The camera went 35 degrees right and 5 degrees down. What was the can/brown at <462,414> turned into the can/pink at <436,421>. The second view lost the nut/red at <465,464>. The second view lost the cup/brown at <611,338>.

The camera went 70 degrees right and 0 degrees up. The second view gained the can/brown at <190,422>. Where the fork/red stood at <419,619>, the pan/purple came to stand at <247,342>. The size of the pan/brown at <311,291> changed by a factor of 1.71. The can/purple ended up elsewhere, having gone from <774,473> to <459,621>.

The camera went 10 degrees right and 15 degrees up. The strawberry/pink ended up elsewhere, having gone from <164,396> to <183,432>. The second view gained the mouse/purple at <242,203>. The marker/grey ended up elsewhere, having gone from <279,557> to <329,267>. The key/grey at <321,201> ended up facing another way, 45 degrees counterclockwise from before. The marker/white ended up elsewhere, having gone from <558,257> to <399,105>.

> PROBLEM STATEMENT
Line by line, transcribe the material exactly.

> SOLUTION FOR THIS EXERCISE
The camera went 35 degrees right and 5 degrees down. What was the can/brown at <462,414> turned into the can/pink at <436,421>. The second view lost the nut/red at <465,464>. The second view lost the cup/brown at <611,338>.

The camera went 70 degrees right and 0 degrees up. The second view gained the can/brown at <190,422>. Where the fork/red stood at <419,619>, the pan/purple came to stand at <247,342>. The size of the pan/brown at <311,291> changed by a factor of 1.71. The can/purple ended up elsewhere, having gone from <774,473> to <459,621>.

The camera went 10 degrees right and 15 degrees up. The strawberry/pink ended up elsewhere, having gone from <164,396> to <183,432>. The second view gained the mouse/purple at <242,203>. The marker/grey ended up elsewhere, having gone from <279,557> to <329,267>. The key/grey at <321,201> ended up facing another way, 45 degrees counterclockwise from before. The marker/white ended up elsewhere, having gone from <558,257> to <399,105>.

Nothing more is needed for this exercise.